> **THE DATA**:
----------
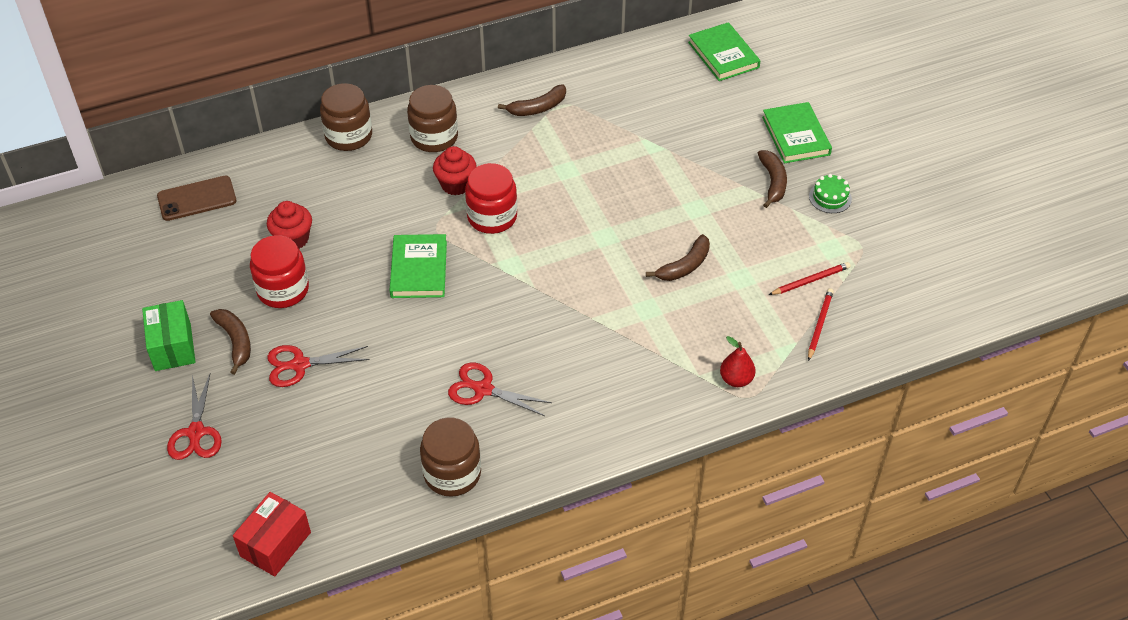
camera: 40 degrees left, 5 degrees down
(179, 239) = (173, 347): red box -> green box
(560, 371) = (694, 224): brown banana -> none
----------
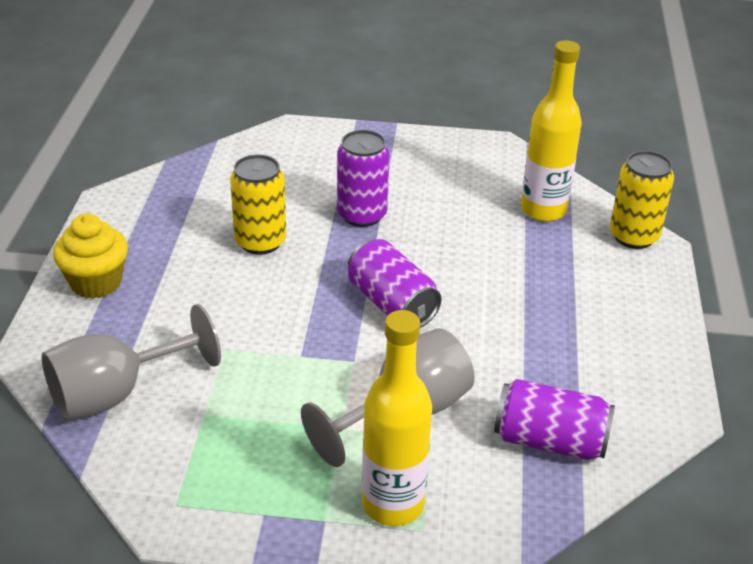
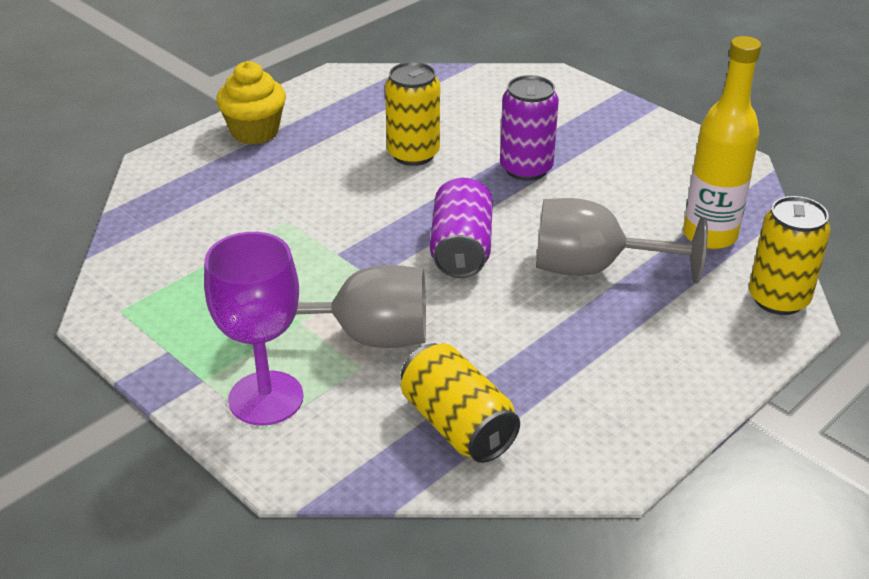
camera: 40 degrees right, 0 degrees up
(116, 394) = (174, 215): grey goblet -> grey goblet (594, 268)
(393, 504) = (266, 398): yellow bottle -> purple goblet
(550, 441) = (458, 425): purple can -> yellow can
----------
> **WHAT YOU SHOULD DO**: Go through the records and copy each line with "goblet" in it.

> **RESPONSE AREA**:
(116, 394) = (174, 215): grey goblet -> grey goblet (594, 268)
(393, 504) = (266, 398): yellow bottle -> purple goblet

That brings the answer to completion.